Aim of the exercise: Only the lines of the data below from the one with "GAS3 pin AO: D3 -> D1" through the one with "LIGHT pin OUT: GP7 -> GP16" are wanted. Repeat them exactly.

Source data:

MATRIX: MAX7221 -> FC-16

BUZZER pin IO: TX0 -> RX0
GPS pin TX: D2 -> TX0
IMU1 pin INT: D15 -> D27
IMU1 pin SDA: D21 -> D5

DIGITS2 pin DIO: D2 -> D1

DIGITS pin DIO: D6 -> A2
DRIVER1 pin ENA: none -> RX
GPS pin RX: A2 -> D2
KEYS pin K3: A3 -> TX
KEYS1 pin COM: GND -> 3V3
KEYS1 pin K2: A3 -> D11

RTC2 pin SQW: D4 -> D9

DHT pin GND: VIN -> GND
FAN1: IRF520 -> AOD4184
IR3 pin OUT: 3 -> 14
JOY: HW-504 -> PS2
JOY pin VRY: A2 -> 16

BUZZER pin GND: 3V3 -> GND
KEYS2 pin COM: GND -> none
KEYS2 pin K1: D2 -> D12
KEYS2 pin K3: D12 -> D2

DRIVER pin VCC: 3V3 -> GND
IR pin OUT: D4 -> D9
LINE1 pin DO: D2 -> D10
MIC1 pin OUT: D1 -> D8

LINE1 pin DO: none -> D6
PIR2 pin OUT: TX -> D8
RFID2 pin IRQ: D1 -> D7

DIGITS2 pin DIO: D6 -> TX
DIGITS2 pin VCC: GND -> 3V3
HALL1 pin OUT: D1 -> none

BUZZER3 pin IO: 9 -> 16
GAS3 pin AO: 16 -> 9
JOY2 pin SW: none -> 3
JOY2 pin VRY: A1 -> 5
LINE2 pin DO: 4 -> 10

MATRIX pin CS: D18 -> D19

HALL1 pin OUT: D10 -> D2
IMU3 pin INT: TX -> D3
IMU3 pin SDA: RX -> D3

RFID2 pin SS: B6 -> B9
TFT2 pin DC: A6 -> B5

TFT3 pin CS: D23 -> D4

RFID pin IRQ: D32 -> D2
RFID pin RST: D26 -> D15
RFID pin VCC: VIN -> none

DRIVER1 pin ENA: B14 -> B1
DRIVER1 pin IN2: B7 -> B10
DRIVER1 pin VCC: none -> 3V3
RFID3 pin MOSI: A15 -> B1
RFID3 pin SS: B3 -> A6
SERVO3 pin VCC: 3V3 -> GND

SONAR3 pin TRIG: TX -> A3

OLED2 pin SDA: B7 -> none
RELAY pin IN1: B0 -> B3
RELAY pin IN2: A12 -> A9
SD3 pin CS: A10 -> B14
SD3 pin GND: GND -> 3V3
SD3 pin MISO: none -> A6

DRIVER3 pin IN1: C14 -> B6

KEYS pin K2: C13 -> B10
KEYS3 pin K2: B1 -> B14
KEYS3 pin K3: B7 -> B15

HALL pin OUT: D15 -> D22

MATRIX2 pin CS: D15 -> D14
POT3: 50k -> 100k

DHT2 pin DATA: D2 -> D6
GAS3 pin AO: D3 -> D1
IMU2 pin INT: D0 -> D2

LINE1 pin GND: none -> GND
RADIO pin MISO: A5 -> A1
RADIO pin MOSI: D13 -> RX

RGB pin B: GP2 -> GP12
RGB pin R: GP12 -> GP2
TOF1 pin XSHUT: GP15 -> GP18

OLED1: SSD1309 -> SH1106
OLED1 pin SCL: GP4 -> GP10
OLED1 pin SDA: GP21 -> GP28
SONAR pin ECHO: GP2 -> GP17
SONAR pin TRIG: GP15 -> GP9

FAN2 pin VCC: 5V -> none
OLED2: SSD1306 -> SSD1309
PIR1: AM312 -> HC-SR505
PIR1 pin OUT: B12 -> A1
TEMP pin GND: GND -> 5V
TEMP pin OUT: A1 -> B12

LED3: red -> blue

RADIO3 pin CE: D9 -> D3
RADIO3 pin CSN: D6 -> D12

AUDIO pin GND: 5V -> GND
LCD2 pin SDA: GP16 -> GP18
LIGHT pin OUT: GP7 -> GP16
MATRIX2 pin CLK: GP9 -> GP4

Exercise output:
GAS3 pin AO: D3 -> D1
IMU2 pin INT: D0 -> D2

LINE1 pin GND: none -> GND
RADIO pin MISO: A5 -> A1
RADIO pin MOSI: D13 -> RX

RGB pin B: GP2 -> GP12
RGB pin R: GP12 -> GP2
TOF1 pin XSHUT: GP15 -> GP18

OLED1: SSD1309 -> SH1106
OLED1 pin SCL: GP4 -> GP10
OLED1 pin SDA: GP21 -> GP28
SONAR pin ECHO: GP2 -> GP17
SONAR pin TRIG: GP15 -> GP9

FAN2 pin VCC: 5V -> none
OLED2: SSD1306 -> SSD1309
PIR1: AM312 -> HC-SR505
PIR1 pin OUT: B12 -> A1
TEMP pin GND: GND -> 5V
TEMP pin OUT: A1 -> B12

LED3: red -> blue

RADIO3 pin CE: D9 -> D3
RADIO3 pin CSN: D6 -> D12

AUDIO pin GND: 5V -> GND
LCD2 pin SDA: GP16 -> GP18
LIGHT pin OUT: GP7 -> GP16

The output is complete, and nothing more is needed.